> _WHAT YOU NEED TO DO_: Filter the listing below, keeping only the lines with the word "turned".
*** RECORDS SHOWN Section Begins ***
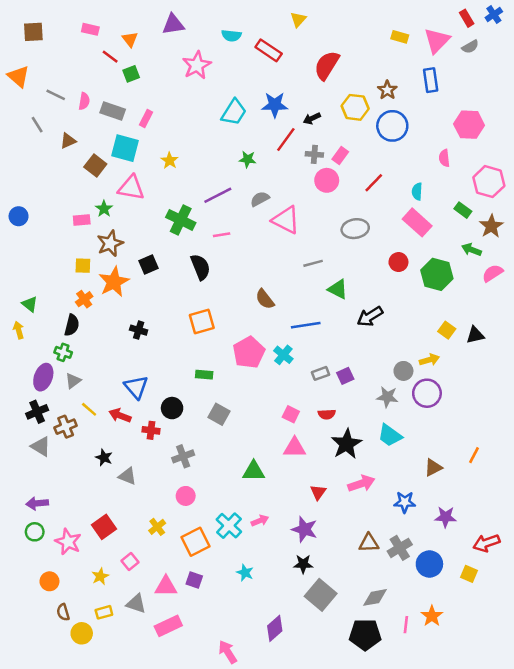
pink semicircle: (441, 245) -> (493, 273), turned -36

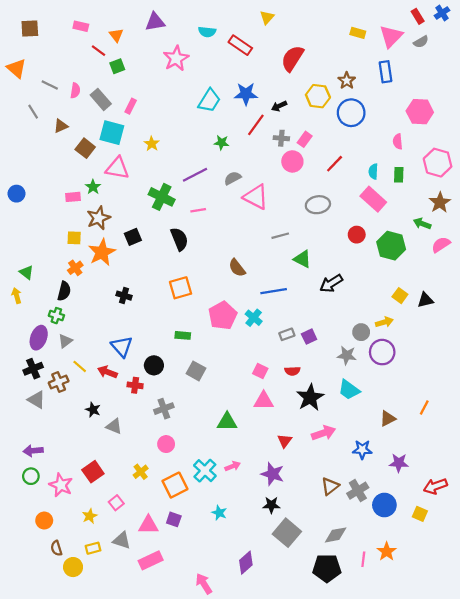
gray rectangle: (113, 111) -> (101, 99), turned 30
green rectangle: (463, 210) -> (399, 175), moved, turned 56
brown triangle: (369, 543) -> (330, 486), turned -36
*** RECORDS SHOWN Section Ends ***
*** RECORDS SHOWN Section Begins ***
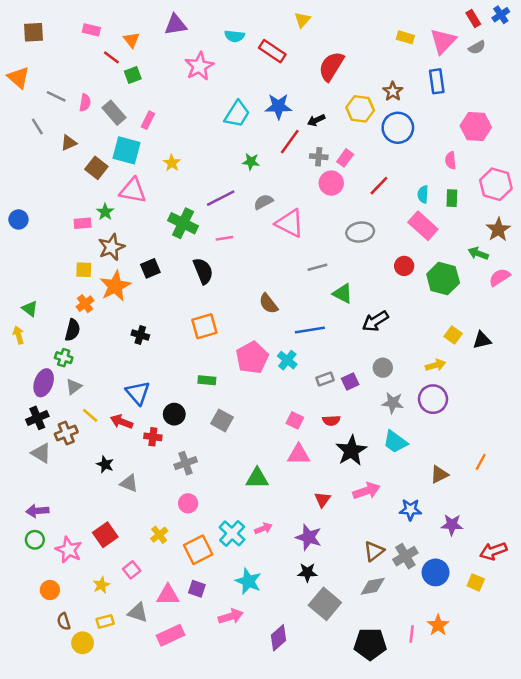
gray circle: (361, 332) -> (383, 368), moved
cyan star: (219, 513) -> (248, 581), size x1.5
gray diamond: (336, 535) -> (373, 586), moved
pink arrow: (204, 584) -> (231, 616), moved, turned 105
*** RECORDS SHOWN Section Ends ***
> _YOUR SOLUTION_:
pink semicircle: (441, 245) -> (493, 273), turned -36
gray rectangle: (113, 111) -> (101, 99), turned 30
green rectangle: (463, 210) -> (399, 175), moved, turned 56
brown triangle: (369, 543) -> (330, 486), turned -36
pink arrow: (204, 584) -> (231, 616), moved, turned 105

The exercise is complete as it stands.